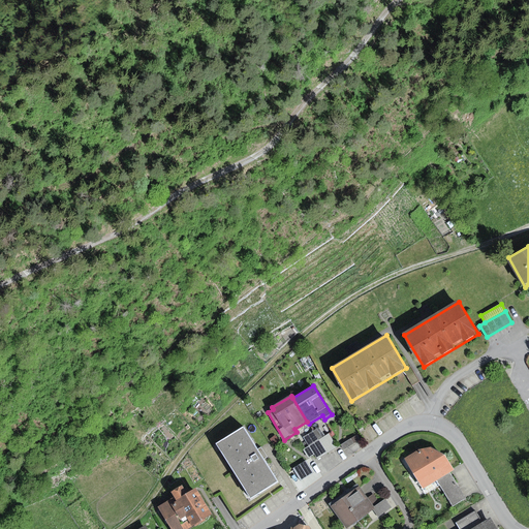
[(318,440),(325,436),(319,427),(303,438),(309,446),(318,440)]
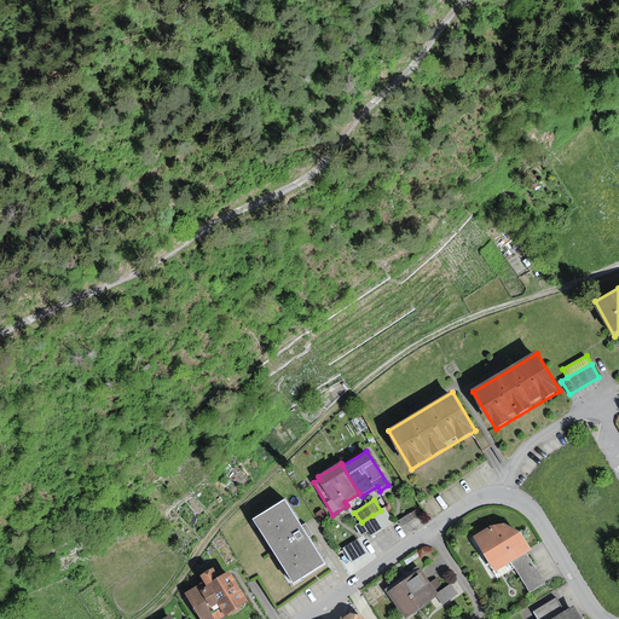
[(285,501),(254,520),(294,584),(325,565),(305,532),(285,501)]
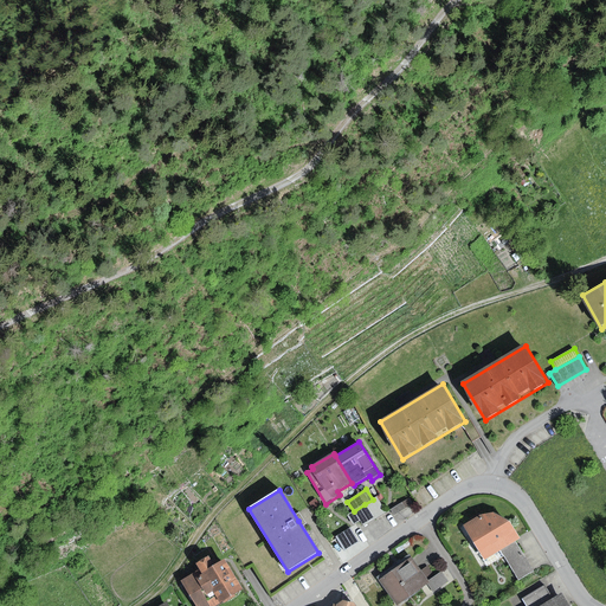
[(373,500),(365,504),(375,520),(386,513),(376,496),(373,500)]
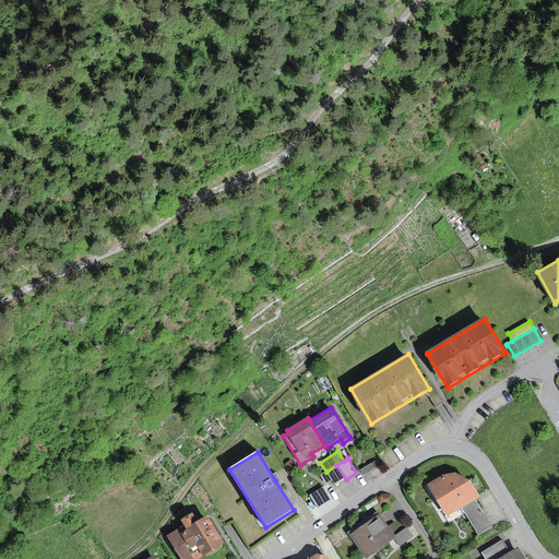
[(290,460),(285,464),(289,470),(295,465),(290,460)]
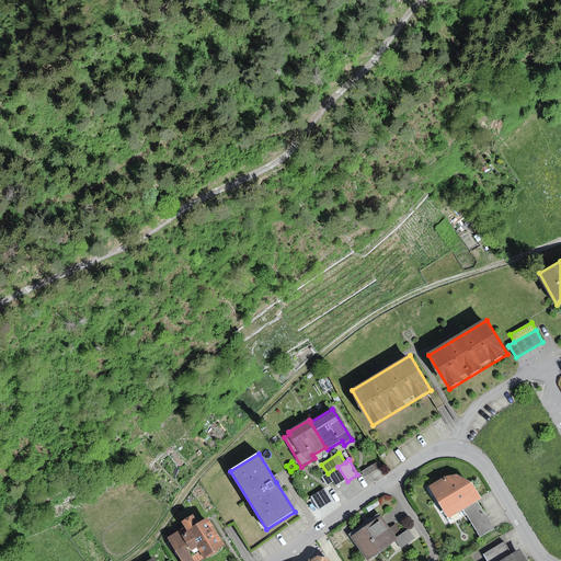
[(377,462),(363,472),(365,478),(380,467),(377,462)]
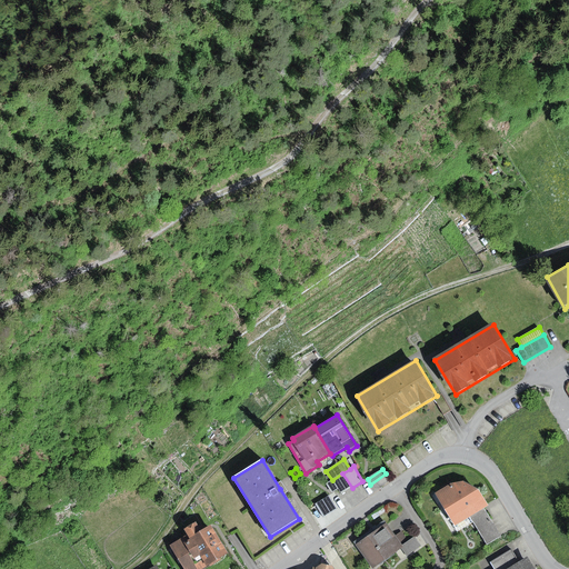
[(352,488),(342,473),(332,480),(327,485),(332,492),(338,489),(342,495),(352,488)]
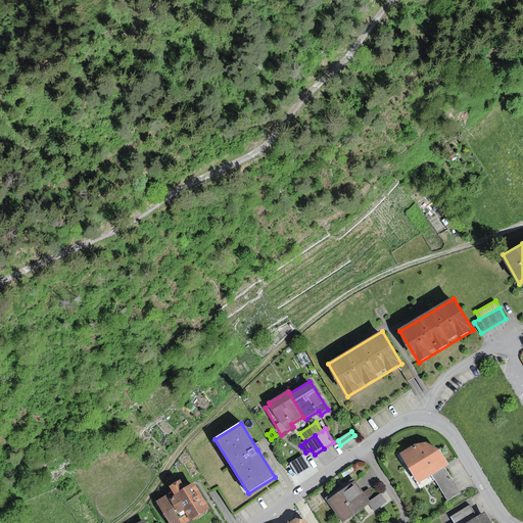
[(415,444),(399,455),(419,484),(432,476),(445,468),(449,465),(440,449),(427,443),(415,444)]
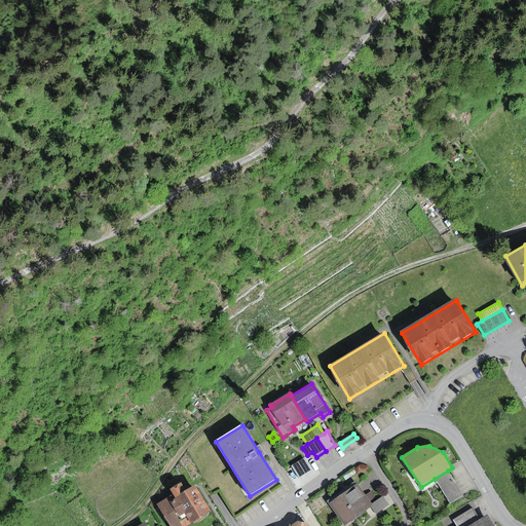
[(463,495),(448,471),(435,479),(450,503),(463,495)]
++++++++++
- **To do**:
In the records above, find the line with "[(285,501),(254,520),(294,584),(325,565),(305,532),(285,501)]" and copy from it through the last line exactly, without the pictures.

- **Solution to this exercise**:
[(285,501),(254,520),(294,584),(325,565),(305,532),(285,501)]
[(373,500),(365,504),(375,520),(386,513),(376,496),(373,500)]
[(290,460),(285,464),(289,470),(295,465),(290,460)]
[(377,462),(363,472),(365,478),(380,467),(377,462)]
[(352,488),(342,473),(332,480),(327,485),(332,492),(338,489),(342,495),(352,488)]
[(415,444),(399,455),(419,484),(432,476),(445,468),(449,465),(440,449),(427,443),(415,444)]
[(463,495),(448,471),(435,479),(450,503),(463,495)]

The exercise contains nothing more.